What to produce = Beginning at the line that holds "(301, 259) = (387, 213): blue", copy the material below exactly through its last line.

Source information =
—————
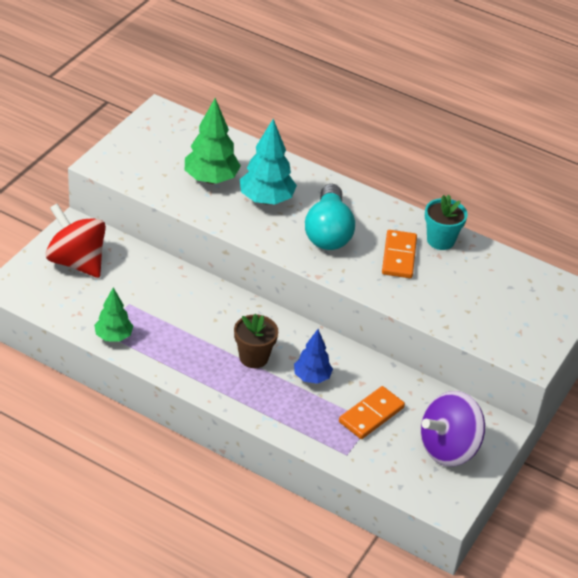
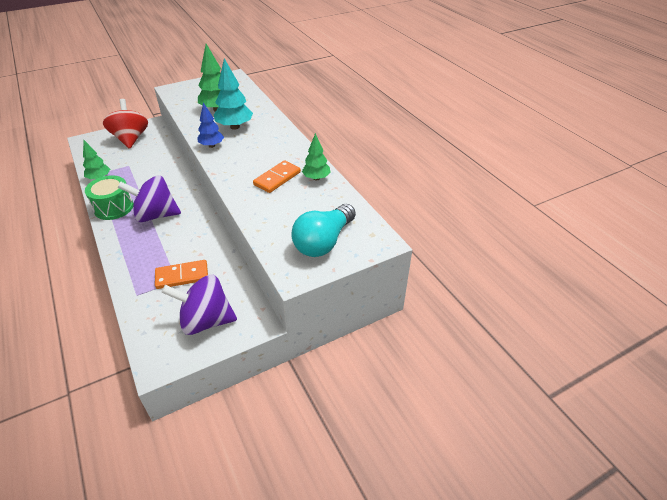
camera: 35 degrees right, 0 degrees up
(187, 368) = (113, 207): none -> green drum
(253, 357) = (156, 215): brown flower pot -> purple spinning top
(312, 377) = (174, 239): blue tree -> blue tree (212, 146)
(328, 232) = (249, 152): turquoise light bulb -> turquoise light bulb (323, 242)
(440, 240) = (316, 178): turquoise flower pot -> green tree

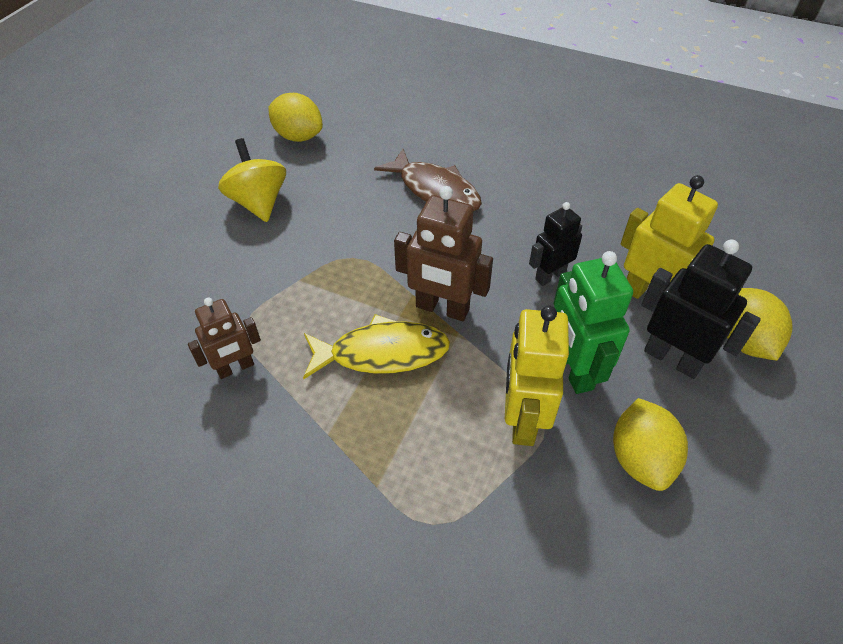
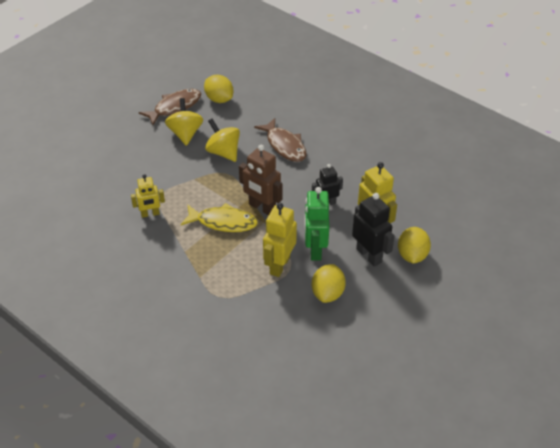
camera: 15 degrees right, 5 degrees down
(227, 162) = (175, 107): none -> brown fish
(235, 368) = (150, 214): brown robot -> yellow robot
(336, 221) = (223, 152): none -> yellow spinning top

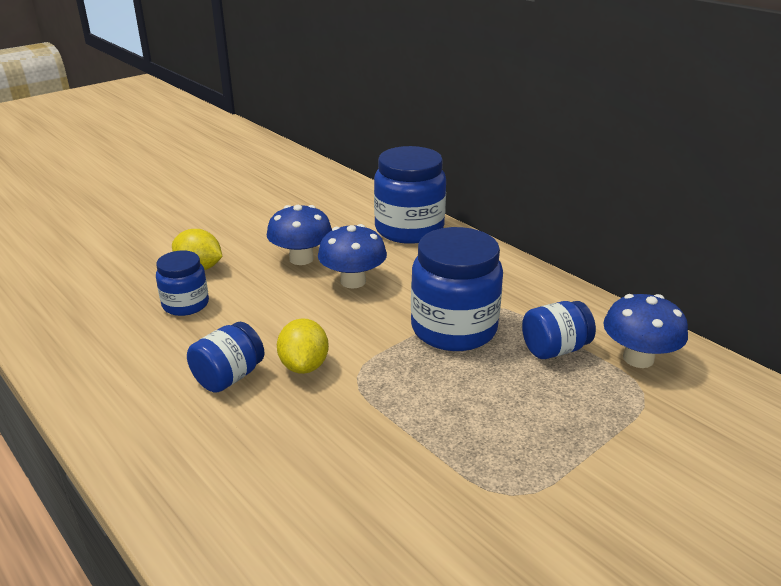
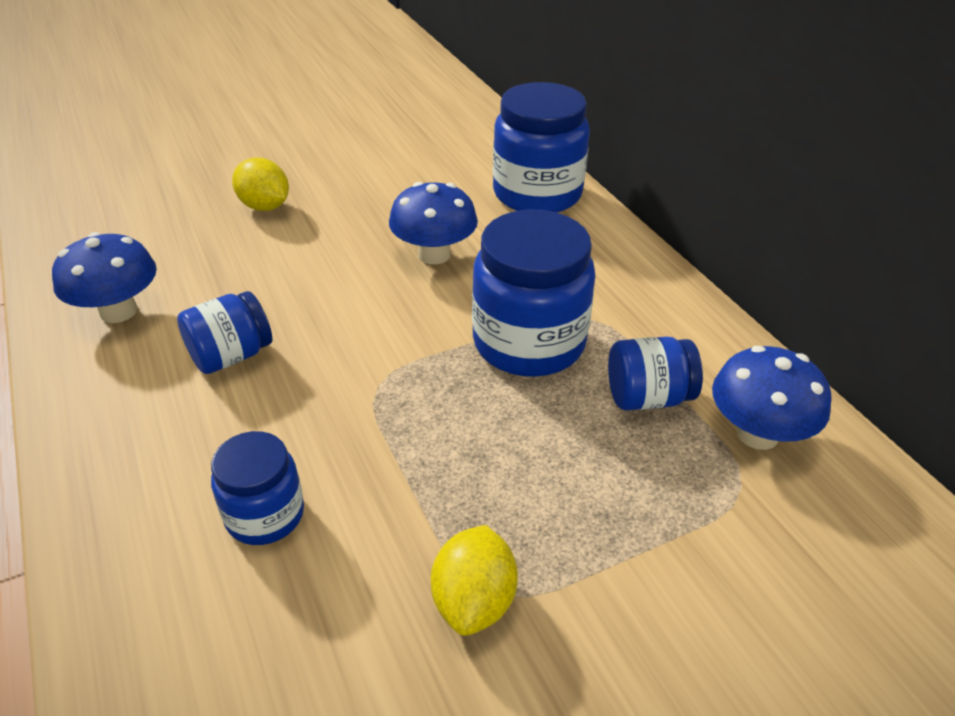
camera: 15 degrees right, 10 degrees up
(185, 304) = (227, 252): blue jar -> blue jar (265, 515)
(301, 259) = (387, 213): blue mushroom -> blue mushroom (118, 311)
(304, 366) = (323, 358): yellow lemon -> yellow lemon (474, 601)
—————
Exercise answer =
(301, 259) = (387, 213): blue mushroom -> blue mushroom (118, 311)
(304, 366) = (323, 358): yellow lemon -> yellow lemon (474, 601)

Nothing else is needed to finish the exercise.